**** Information given

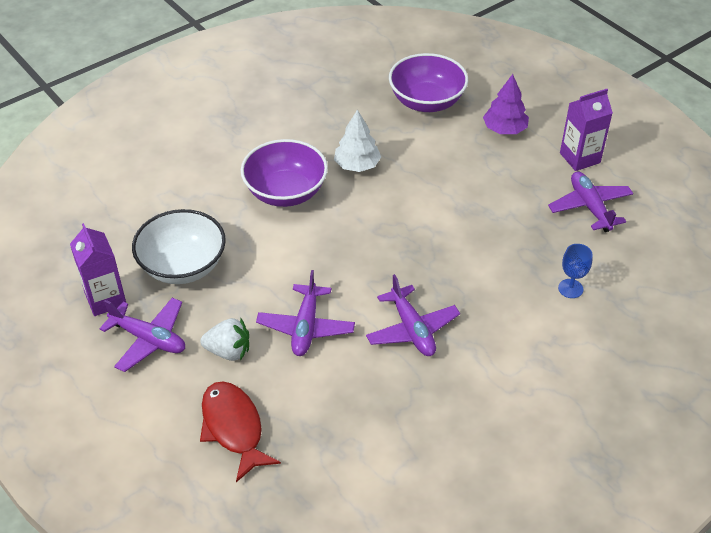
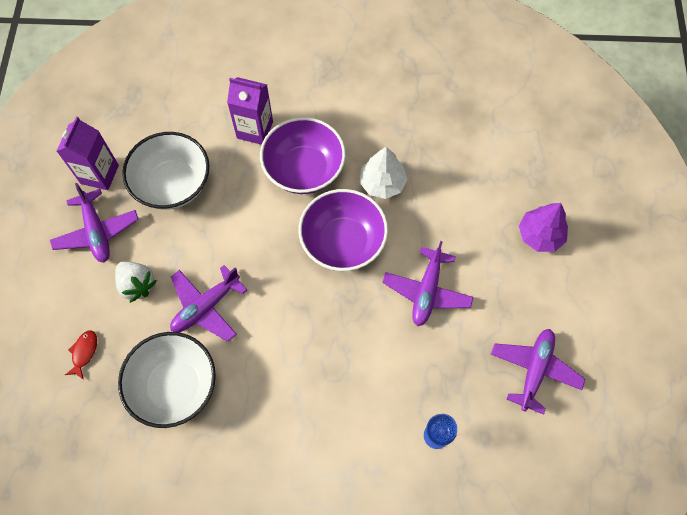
camera: 40 degrees right, 20 degrees up
(234, 428) = (84, 352): red fish -> red fish, size x0.48
(340, 395) = (174, 386): none -> white bowl
(412, 329) = (278, 371): purple plane -> purple plane (427, 291)
(426, 101) = (500, 158): purple bowl -> purple bowl (343, 242)
(579, 158) = (577, 313): purple carton -> purple carton (255, 130)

********

:: Required work ::
Copy exactly the line that contains "(426, 101) = (500, 158): purple" and all lines after it in the listing above, through the final line, and nothing else.

:: Exercise answer ::
(426, 101) = (500, 158): purple bowl -> purple bowl (343, 242)
(579, 158) = (577, 313): purple carton -> purple carton (255, 130)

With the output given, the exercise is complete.